[Dataset excerpts]
%%

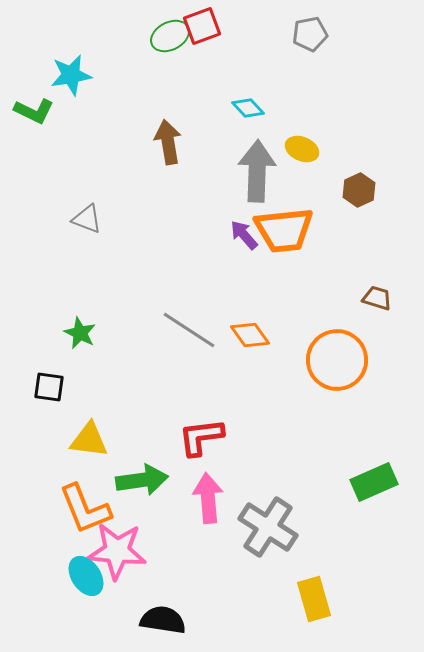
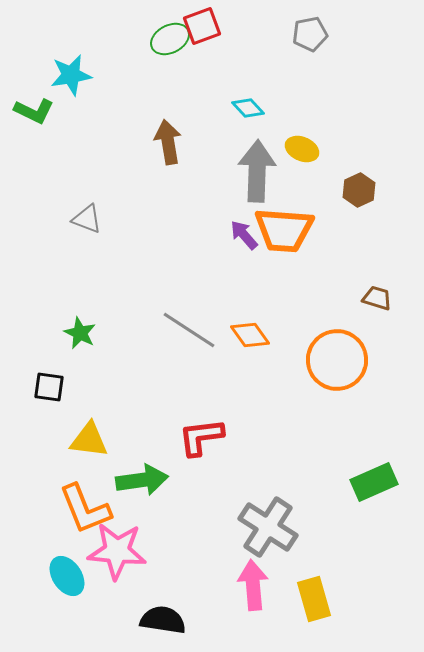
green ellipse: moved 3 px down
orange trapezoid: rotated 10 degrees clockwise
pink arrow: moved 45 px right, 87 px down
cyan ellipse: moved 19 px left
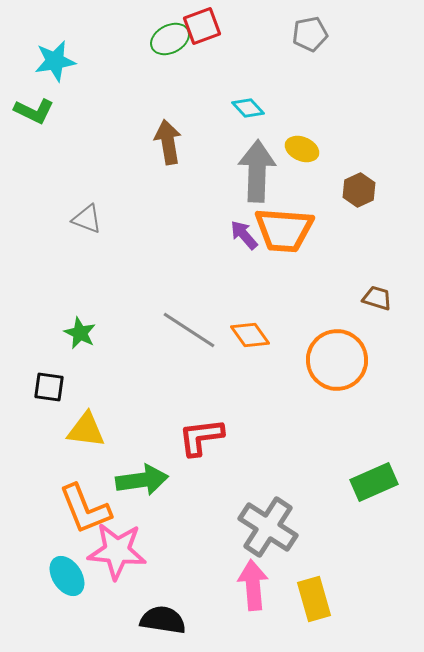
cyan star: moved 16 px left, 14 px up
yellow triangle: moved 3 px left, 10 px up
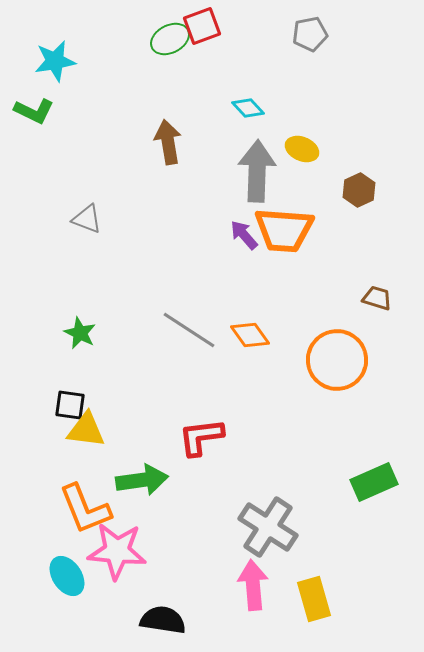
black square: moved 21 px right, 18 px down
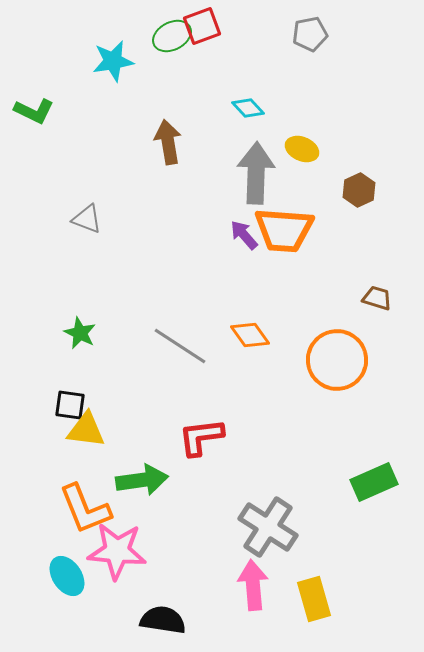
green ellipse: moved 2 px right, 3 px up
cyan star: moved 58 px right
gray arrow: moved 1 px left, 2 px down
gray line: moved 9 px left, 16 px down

%%

#### WORK INSTRUCTIONS:
Output every line of text in the data above exactly as it appears, leaving out the pictures.

#### TASK OUTPUT:
green ellipse: moved 3 px down
orange trapezoid: rotated 10 degrees clockwise
pink arrow: moved 45 px right, 87 px down
cyan ellipse: moved 19 px left
cyan star: moved 16 px left, 14 px up
yellow triangle: moved 3 px left, 10 px up
black square: moved 21 px right, 18 px down
green ellipse: moved 2 px right, 3 px up
cyan star: moved 58 px right
gray arrow: moved 1 px left, 2 px down
gray line: moved 9 px left, 16 px down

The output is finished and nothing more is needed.